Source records
= Beginning of Section =

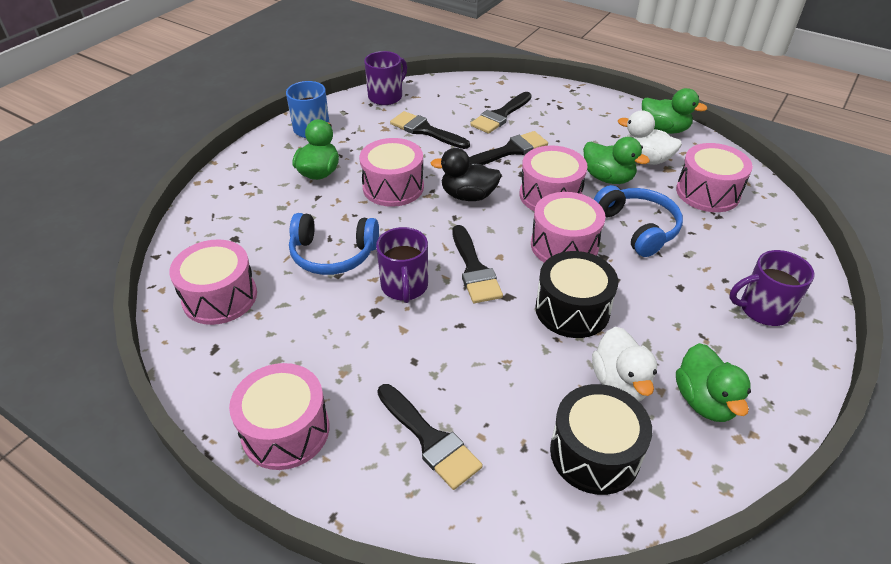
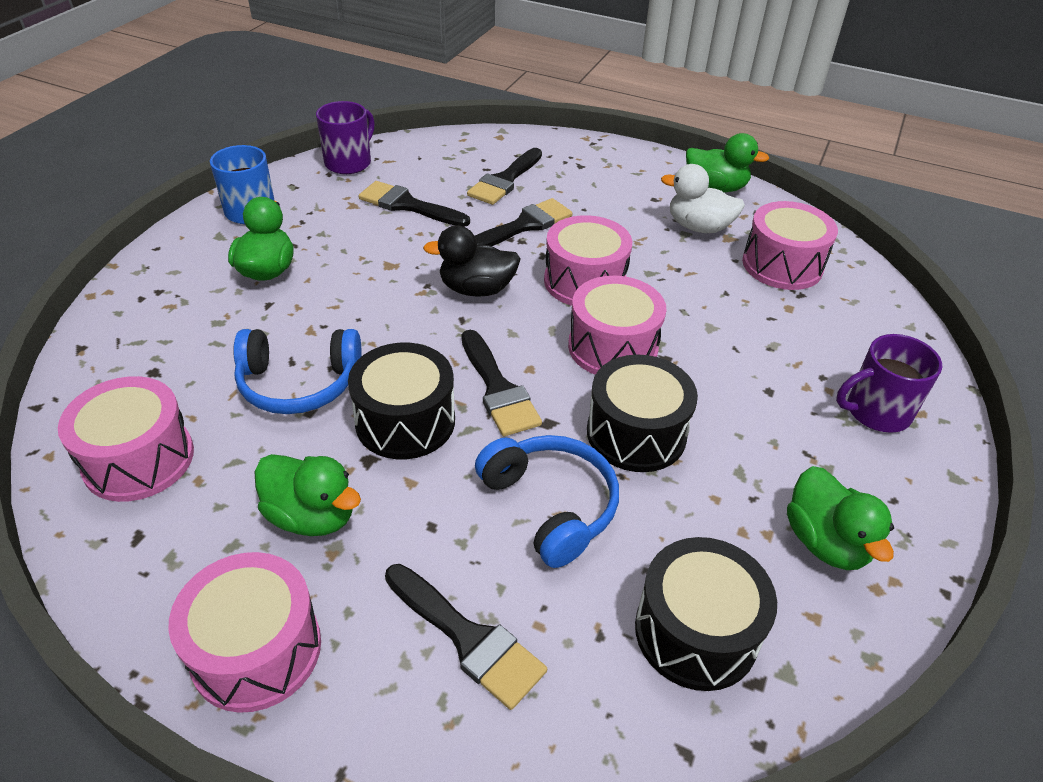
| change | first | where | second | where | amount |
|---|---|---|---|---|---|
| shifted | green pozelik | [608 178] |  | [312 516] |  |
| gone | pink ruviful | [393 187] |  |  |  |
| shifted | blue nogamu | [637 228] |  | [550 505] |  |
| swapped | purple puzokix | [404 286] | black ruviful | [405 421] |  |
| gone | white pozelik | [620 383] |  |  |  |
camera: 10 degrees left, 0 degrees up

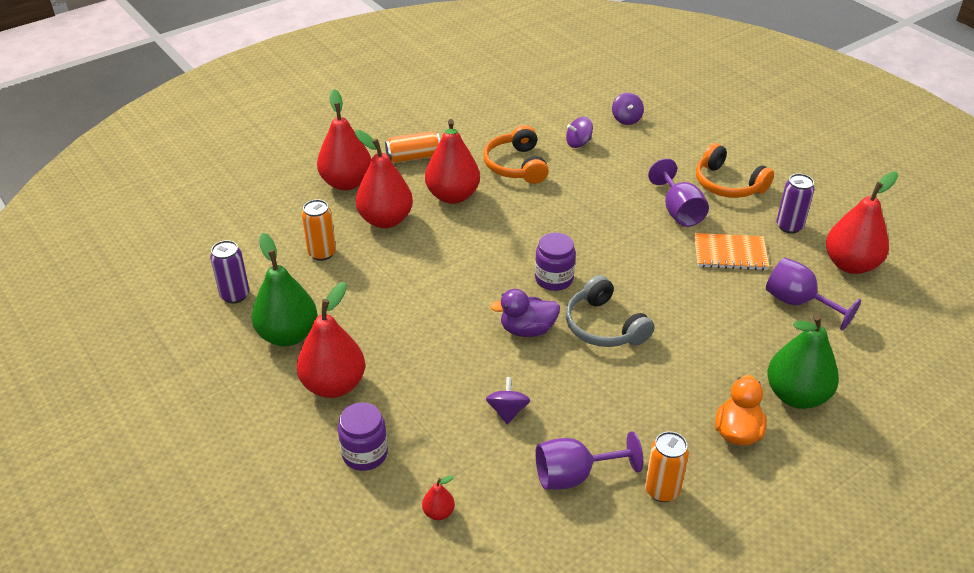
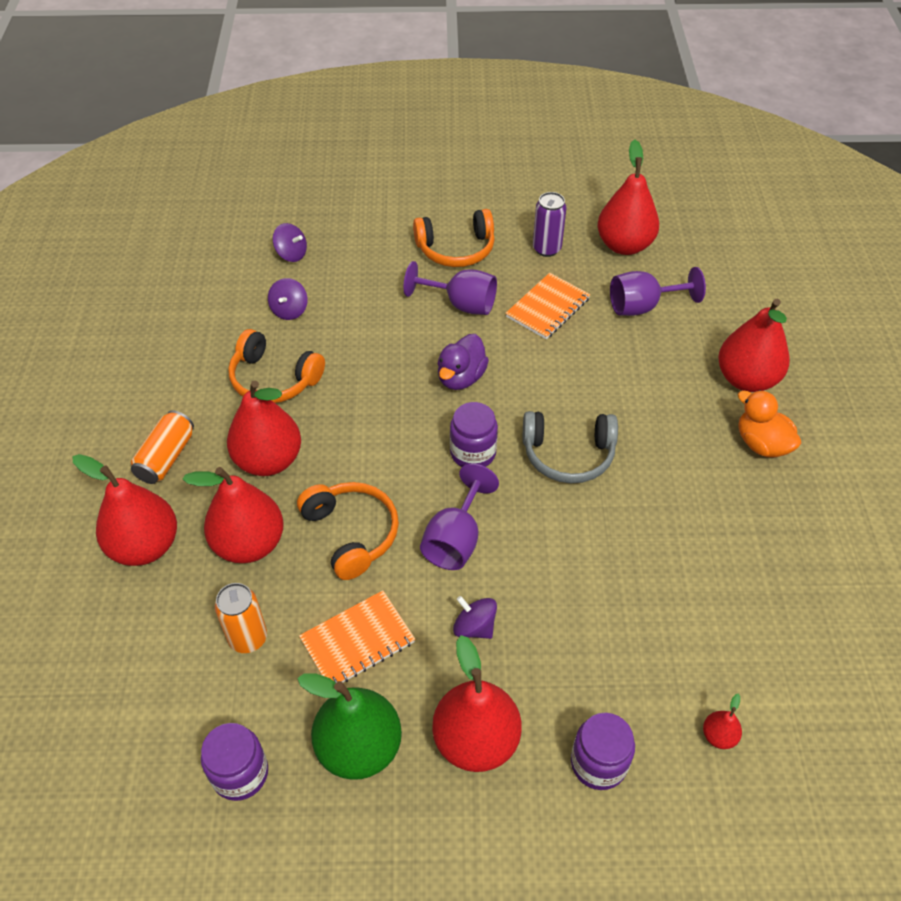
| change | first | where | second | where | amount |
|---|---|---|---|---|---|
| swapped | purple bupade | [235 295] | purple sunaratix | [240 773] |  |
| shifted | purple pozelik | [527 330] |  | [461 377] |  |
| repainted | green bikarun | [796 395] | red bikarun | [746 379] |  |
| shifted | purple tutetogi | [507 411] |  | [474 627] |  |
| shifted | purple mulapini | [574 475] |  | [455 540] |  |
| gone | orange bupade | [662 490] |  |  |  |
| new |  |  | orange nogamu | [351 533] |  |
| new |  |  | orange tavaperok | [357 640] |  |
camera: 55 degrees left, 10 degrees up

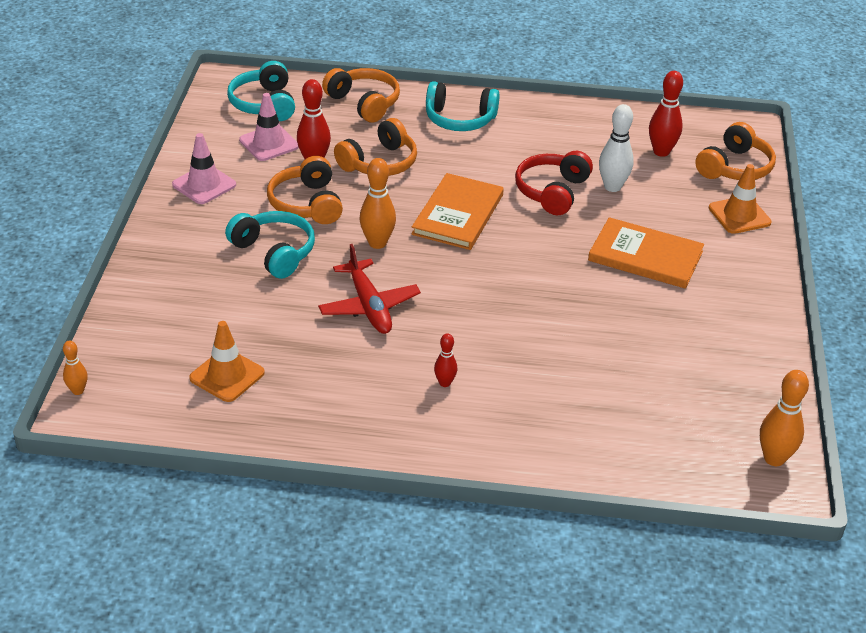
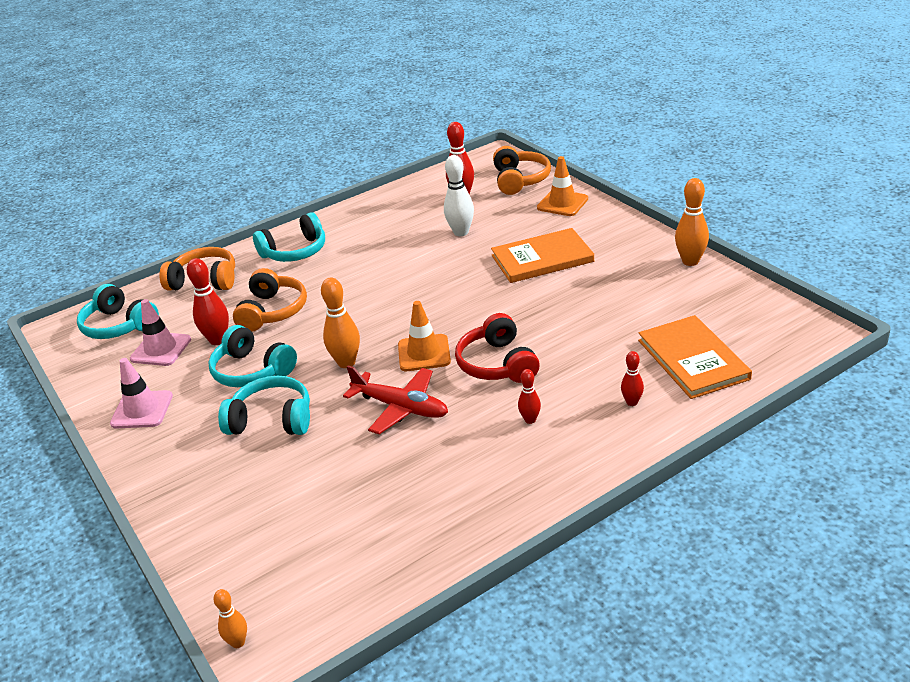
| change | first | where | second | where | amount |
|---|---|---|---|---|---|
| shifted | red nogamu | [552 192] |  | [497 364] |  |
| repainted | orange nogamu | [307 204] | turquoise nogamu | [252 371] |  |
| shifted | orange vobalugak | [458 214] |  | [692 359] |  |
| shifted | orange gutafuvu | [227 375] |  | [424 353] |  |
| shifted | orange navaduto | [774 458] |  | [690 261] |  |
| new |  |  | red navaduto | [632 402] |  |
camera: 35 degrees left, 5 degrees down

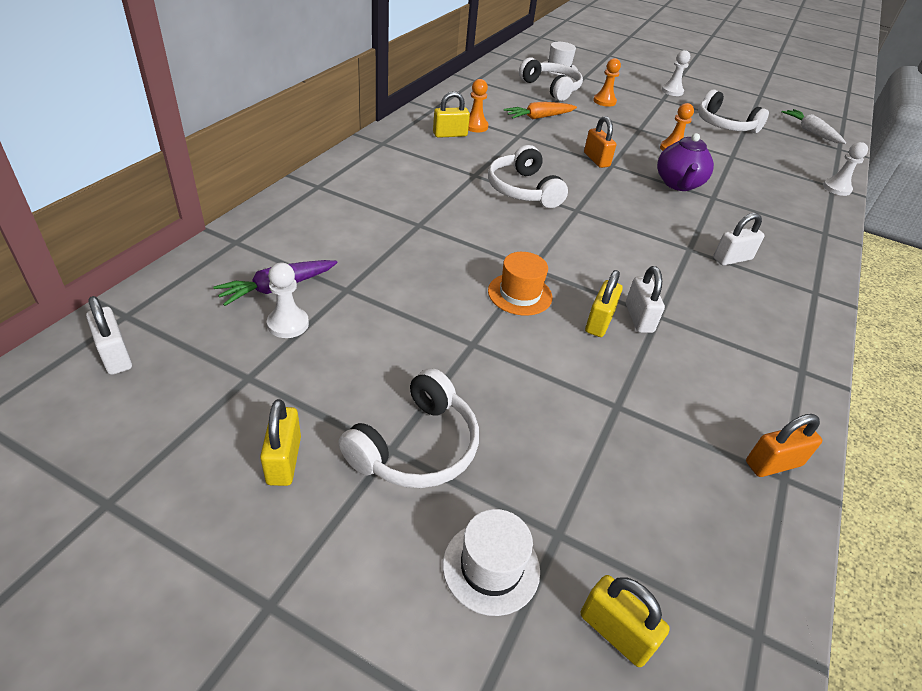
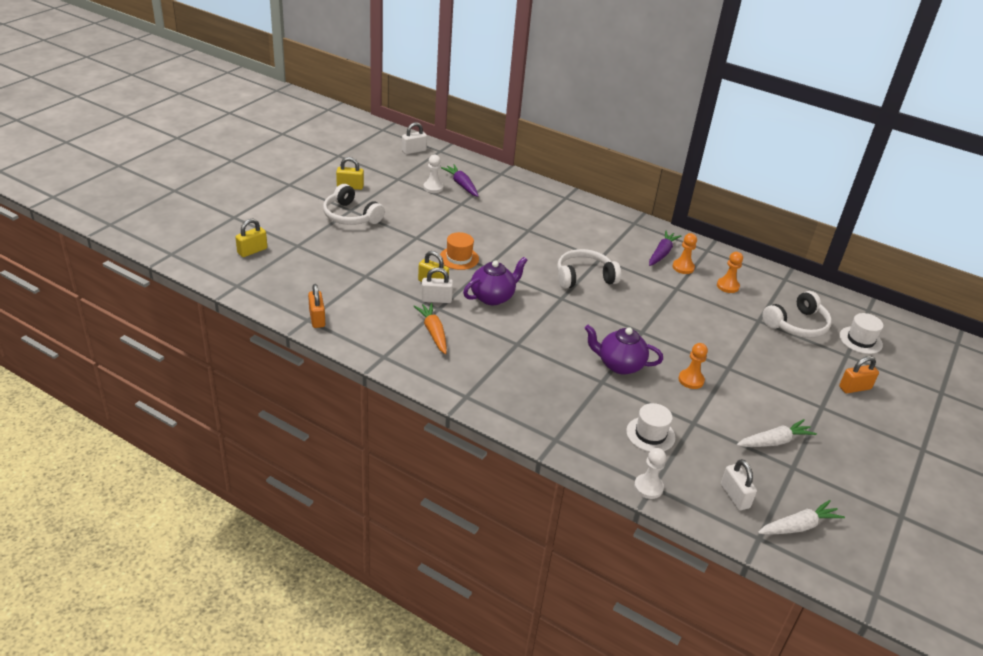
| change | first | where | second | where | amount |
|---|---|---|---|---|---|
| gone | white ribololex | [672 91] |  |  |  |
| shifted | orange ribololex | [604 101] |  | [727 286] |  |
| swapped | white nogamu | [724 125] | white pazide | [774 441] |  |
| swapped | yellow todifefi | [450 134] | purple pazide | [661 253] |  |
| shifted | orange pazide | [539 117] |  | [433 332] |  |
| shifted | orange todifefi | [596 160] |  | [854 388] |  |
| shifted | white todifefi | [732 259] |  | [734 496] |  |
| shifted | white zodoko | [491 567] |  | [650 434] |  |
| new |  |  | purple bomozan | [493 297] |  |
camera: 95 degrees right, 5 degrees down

= End of Section =

Check each line of the records for "ruviful" and copy the ones that contain it.

**ANSWER SECTION:**
| gone | pink ruviful | [393 187] |  |  |  |
| swapped | purple puzokix | [404 286] | black ruviful | [405 421] |  |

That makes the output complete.